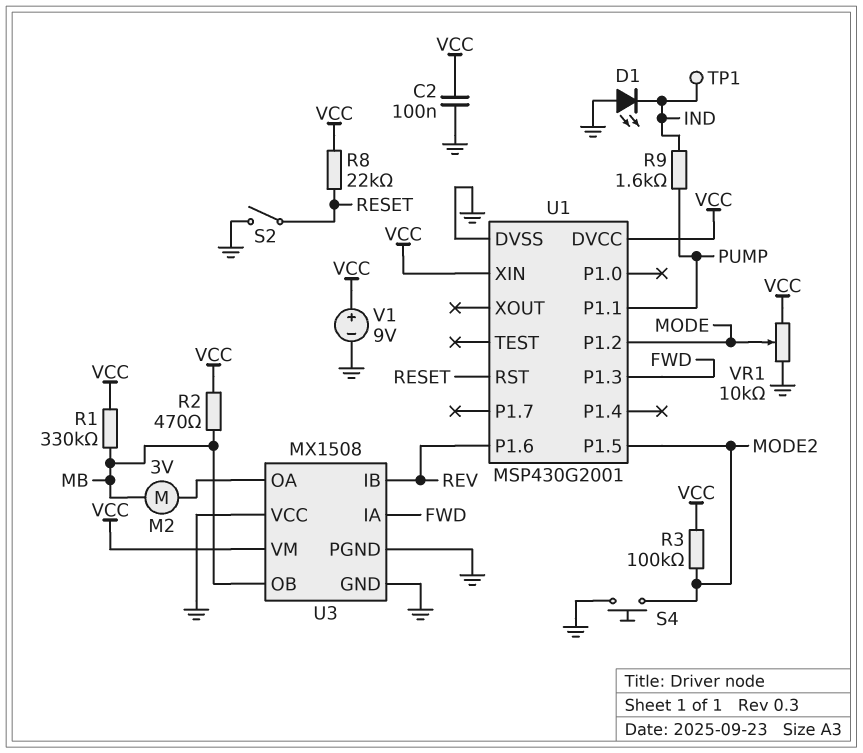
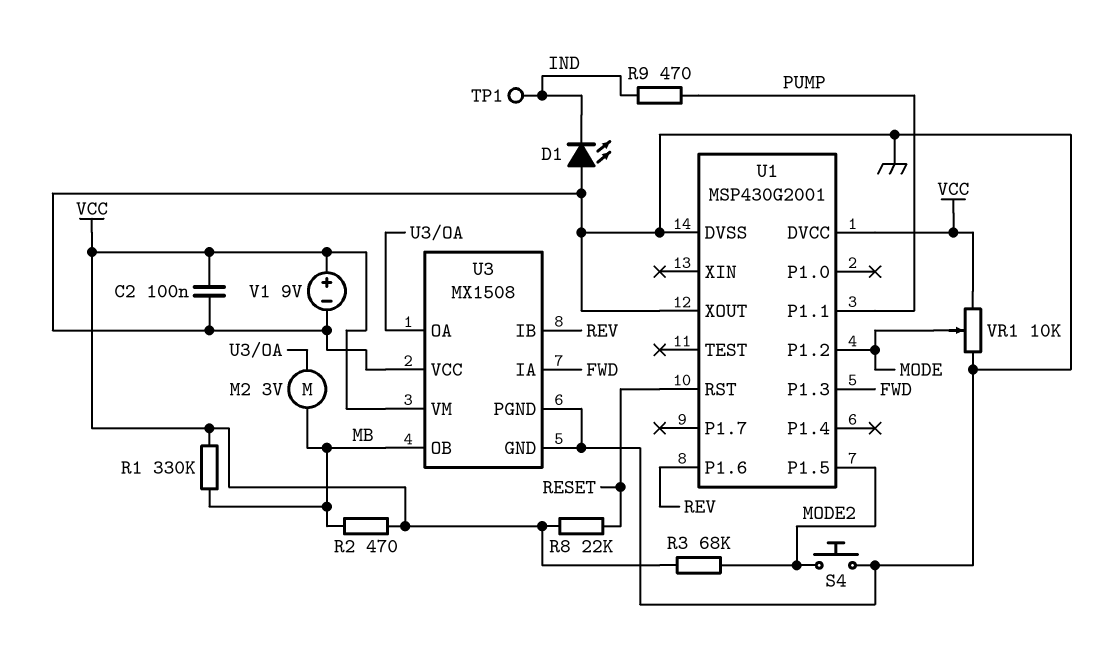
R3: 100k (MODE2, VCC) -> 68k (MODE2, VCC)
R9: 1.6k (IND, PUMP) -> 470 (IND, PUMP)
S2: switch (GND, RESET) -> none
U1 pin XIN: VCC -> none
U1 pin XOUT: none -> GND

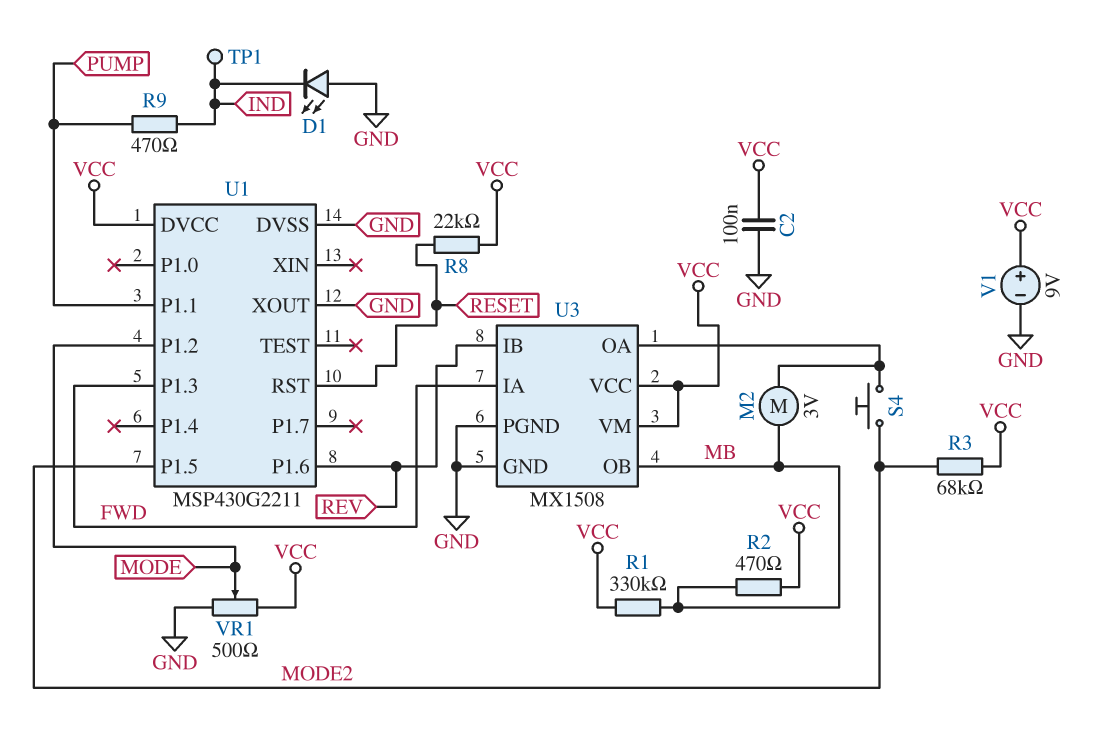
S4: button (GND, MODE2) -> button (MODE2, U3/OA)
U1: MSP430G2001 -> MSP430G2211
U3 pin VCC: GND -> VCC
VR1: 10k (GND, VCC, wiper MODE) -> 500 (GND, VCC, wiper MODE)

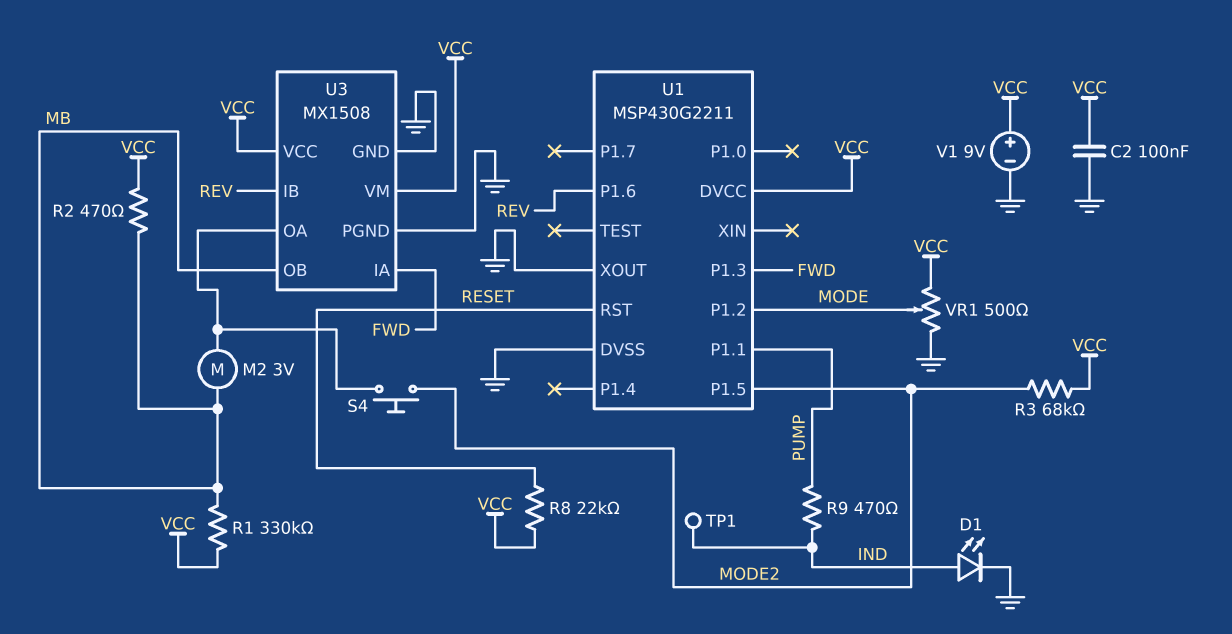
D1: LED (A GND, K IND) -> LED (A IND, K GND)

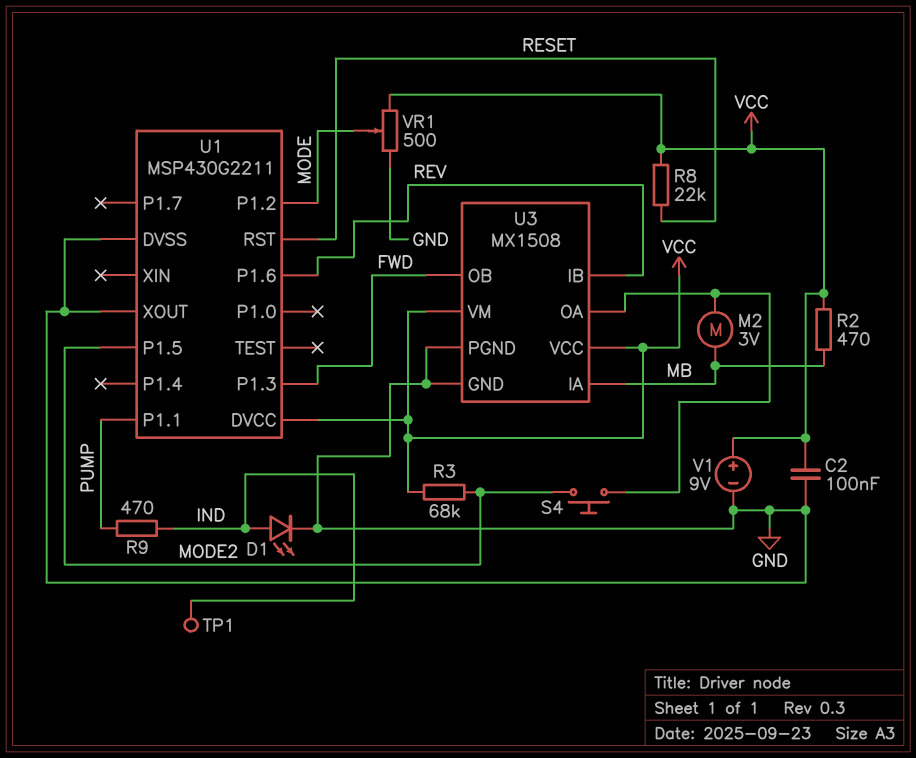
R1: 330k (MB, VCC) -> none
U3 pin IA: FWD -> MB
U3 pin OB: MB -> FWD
────────
Problem details: Give again exactly the lines from the one holding "VR1: 10k (GND, VCC, wiper" to the final line of the records, both ends included, and nothing more. Pictures do not belong in the copy.

Output below:
VR1: 10k (GND, VCC, wiper MODE) -> 500 (GND, VCC, wiper MODE)

D1: LED (A GND, K IND) -> LED (A IND, K GND)

R1: 330k (MB, VCC) -> none
U3 pin IA: FWD -> MB
U3 pin OB: MB -> FWD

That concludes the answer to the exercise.